* To do: Without copying any pictures, restate exactly the lines from the start of the records through the line containing "(107, 361) = (102, 369): none".

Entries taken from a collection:
***
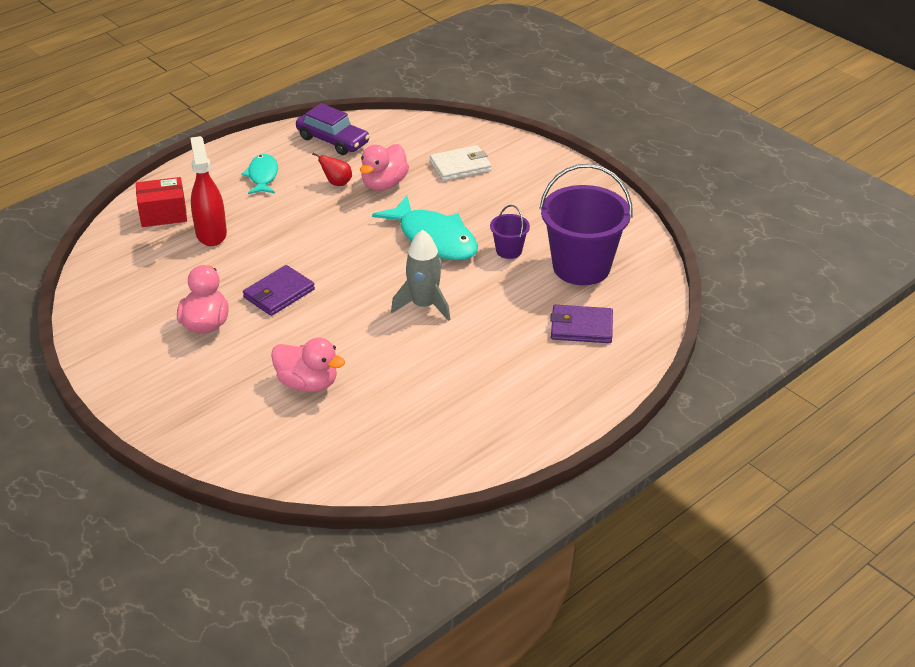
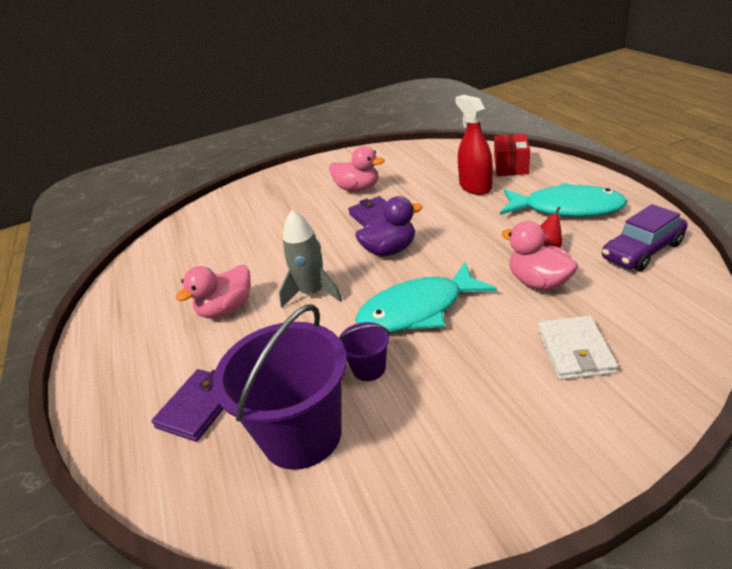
camera: 115 degrees right, 5 degrees down
(211, 233) = (475, 187): red spray bottle -> red spray bottle turned 120 degrees counterclockwise
(262, 176) = (566, 208): turquoise fish -> turquoise fish, size x1.73
(308, 383) = (261, 229): pink duck -> pink duck (226, 309)
(345, 271) = (390, 250): none -> purple duck

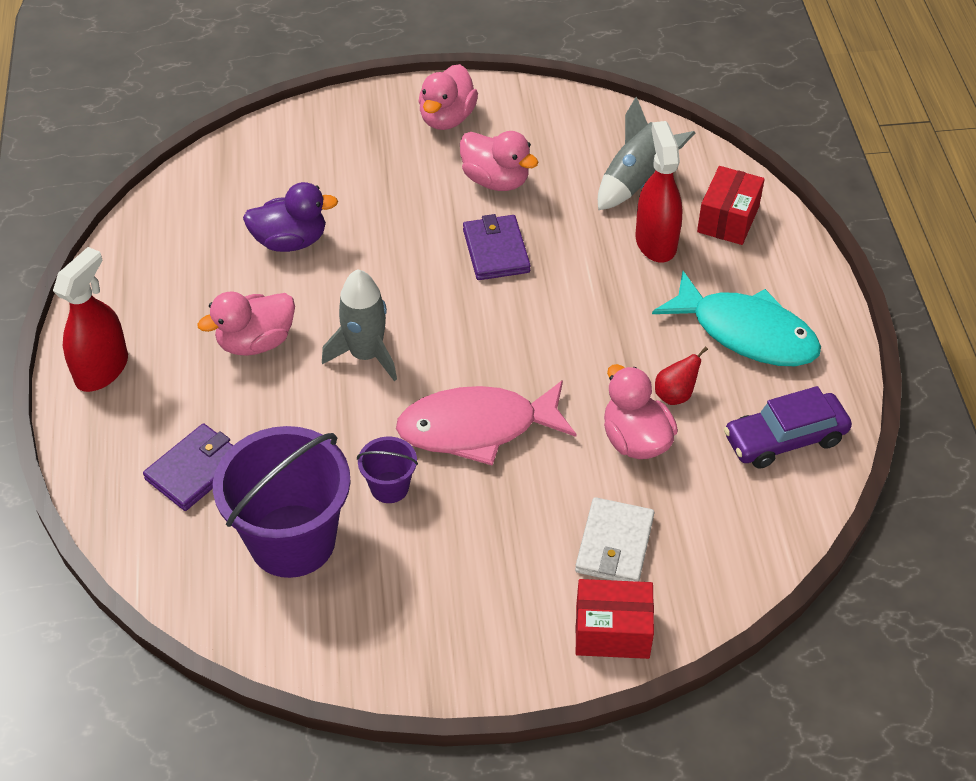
camera: 10 degrees right, 15 degrees up
(107, 361) = (102, 369): none -> red spray bottle
(314, 173) = (447, 118): none -> pink duck
(390, 250) = (487, 319): purple duck -> purple duck (290, 241)
(417, 310) = (477, 428): turquoise fish -> pink fish
(443, 167) = (636, 181): none -> grey rocket
(624, 415) = (612, 631): none -> red box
***
* Answer to this problem:
camera: 115 degrees right, 5 degrees down
(211, 233) = (475, 187): red spray bottle -> red spray bottle turned 120 degrees counterclockwise
(262, 176) = (566, 208): turquoise fish -> turquoise fish, size x1.73
(308, 383) = (261, 229): pink duck -> pink duck (226, 309)
(345, 271) = (390, 250): none -> purple duck

camera: 10 degrees right, 15 degrees up
(107, 361) = (102, 369): none -> red spray bottle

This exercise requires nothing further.